--- START ---
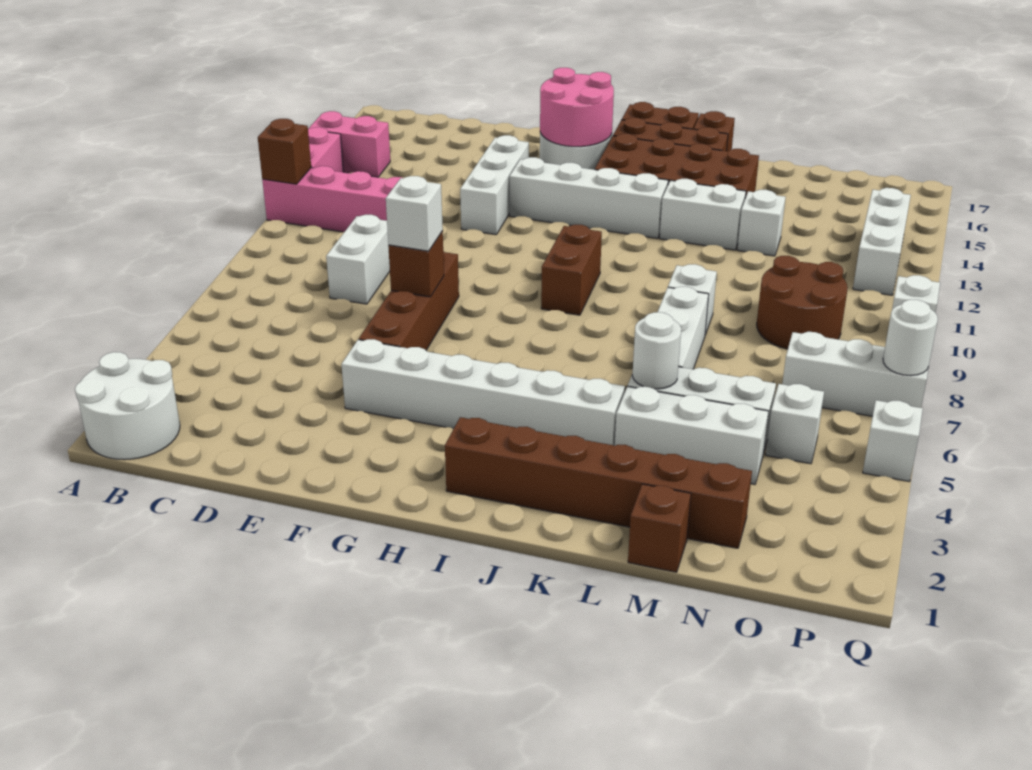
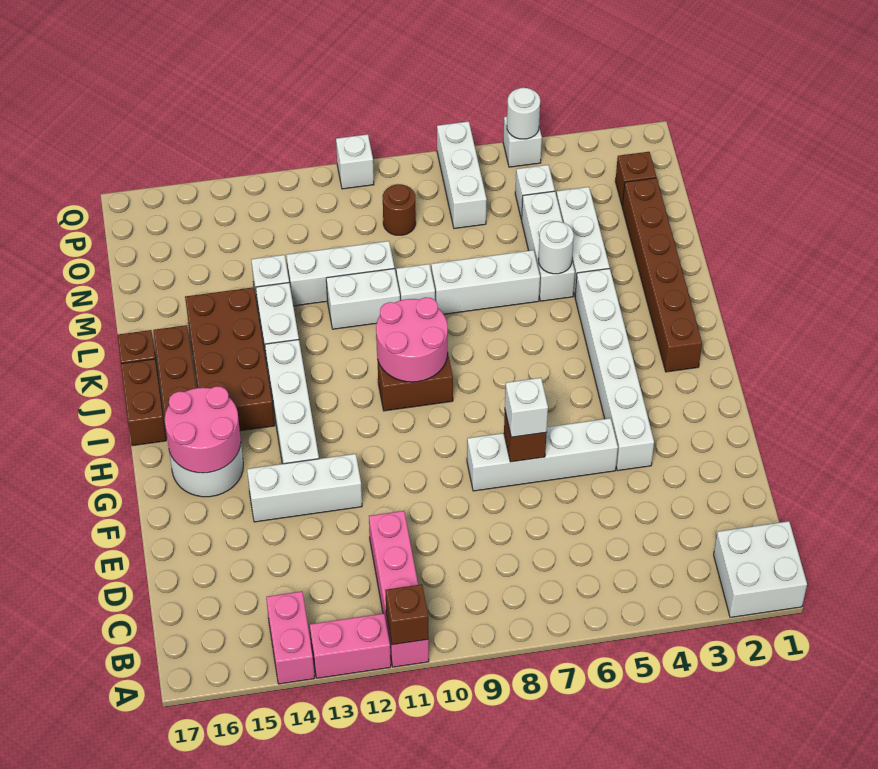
white round brick A1:B2 level 1 -> white brick A1:B2 level 1
white brick D8:D9 level 1 -> white brick L10:L11 level 1
brown brick F5:F8 level 1 -> white brick F5:F8 level 1
none -> pink round brick I9:J10 level 2
brown brick M1 level 1 -> brown brick O2 level 1
brown round brick N9:O10 level 1 -> brown round brick O9 level 1
white brick P12:P14 level 1 -> white brick M10:M12 level 1
white round brick Q7 level 2 -> white round brick Q5 level 2

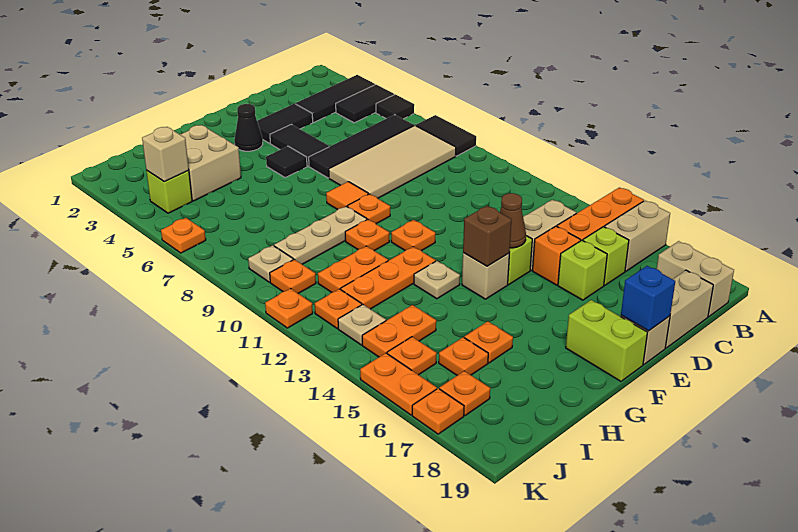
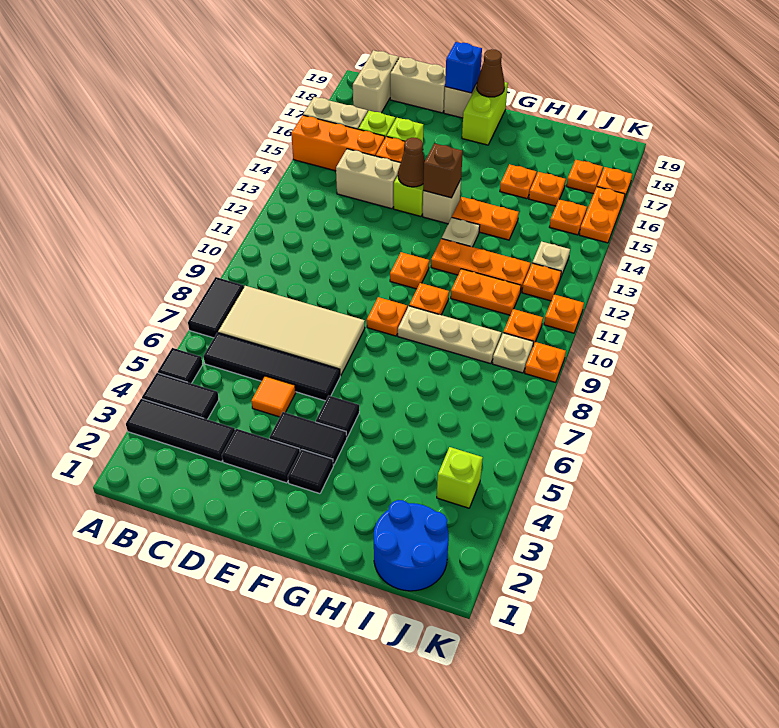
black tile E4:E5 level 1 -> black tile E4:F4 level 1
black cone F3 level 1 -> black tile F3 level 1
orange tile F8 level 1 -> orange tile D5 level 1
none -> brown cone F19 level 2
tan brick H3:I4 level 1 -> none
none -> blue round brick I1:J2 level 1
orange plate I14:J14 level 1 -> orange plate G14:H14 level 1
tan brick J4 level 2 -> none
orange plate K6 level 1 -> orange plate K9 level 1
--- END ---
* **Description of the task**: Tally the lines in the listing that hold "round" and report the number alone.

* **Answer space**: 5